What to produce
Search the data for "black" and copy every matching line.

Information provided

· · ·

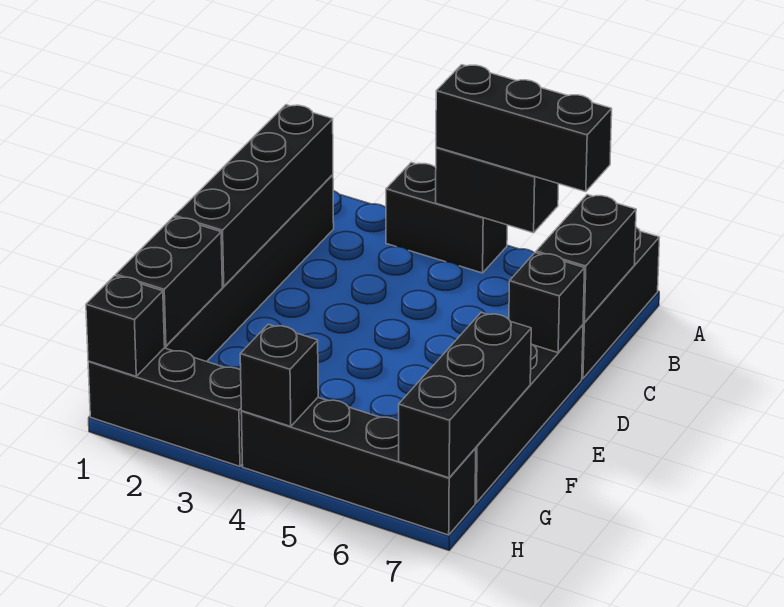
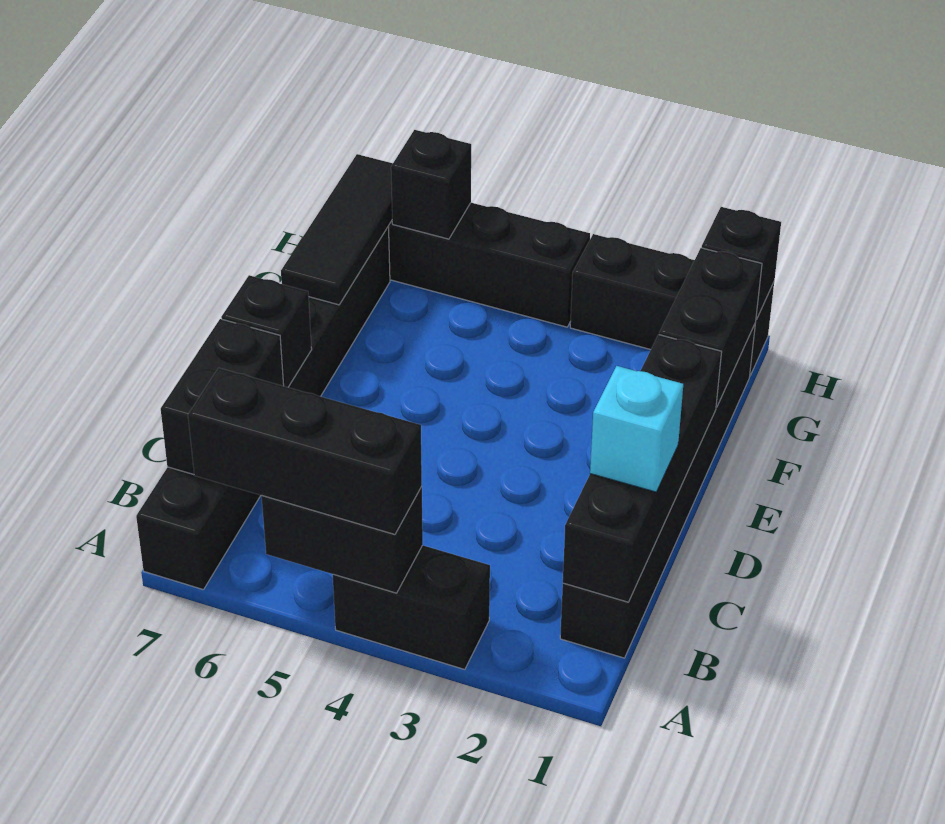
none -> cyan brick C1 level 3
black brick F7:H7 level 2 -> black tile F7:H7 level 2
black brick H4 level 2 -> black brick H6 level 2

· · ·

Solution below
black brick F7:H7 level 2 -> black tile F7:H7 level 2
black brick H4 level 2 -> black brick H6 level 2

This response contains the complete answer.